**Provided data**
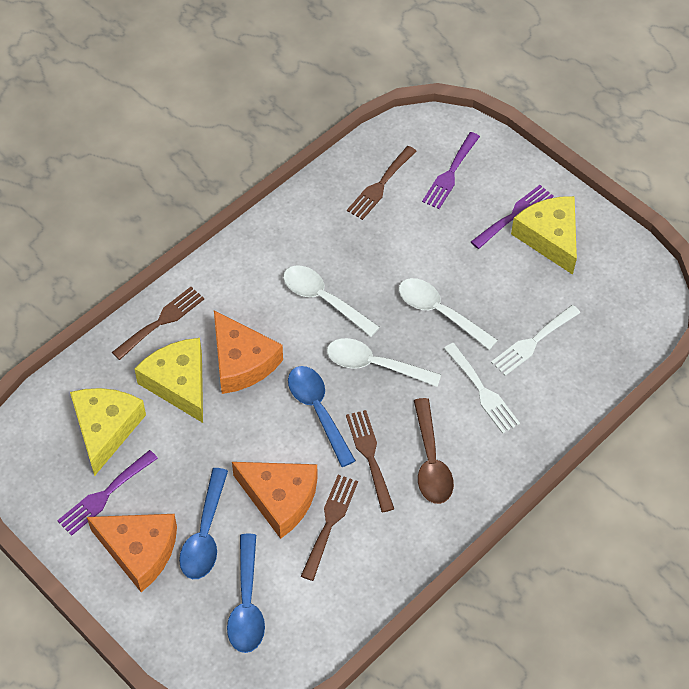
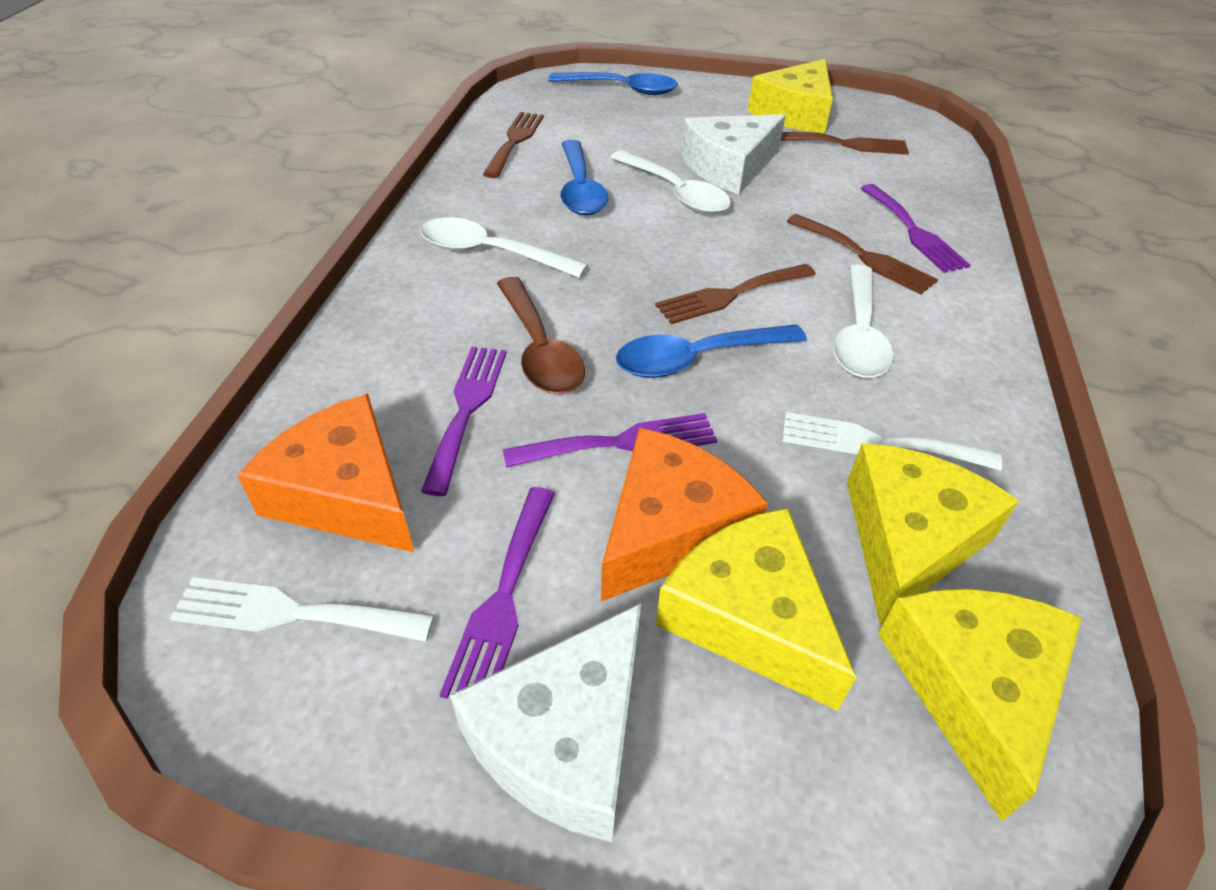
orange cheese: 3 -> 2
purple fork: 3 -> 4
white cheese: 0 -> 2
yellow cheese: 3 -> 4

**About this task**
Write out the listing above in full, word for word, with no pictures.

**Output of the exercise**
orange cheese: 3 -> 2
purple fork: 3 -> 4
white cheese: 0 -> 2
yellow cheese: 3 -> 4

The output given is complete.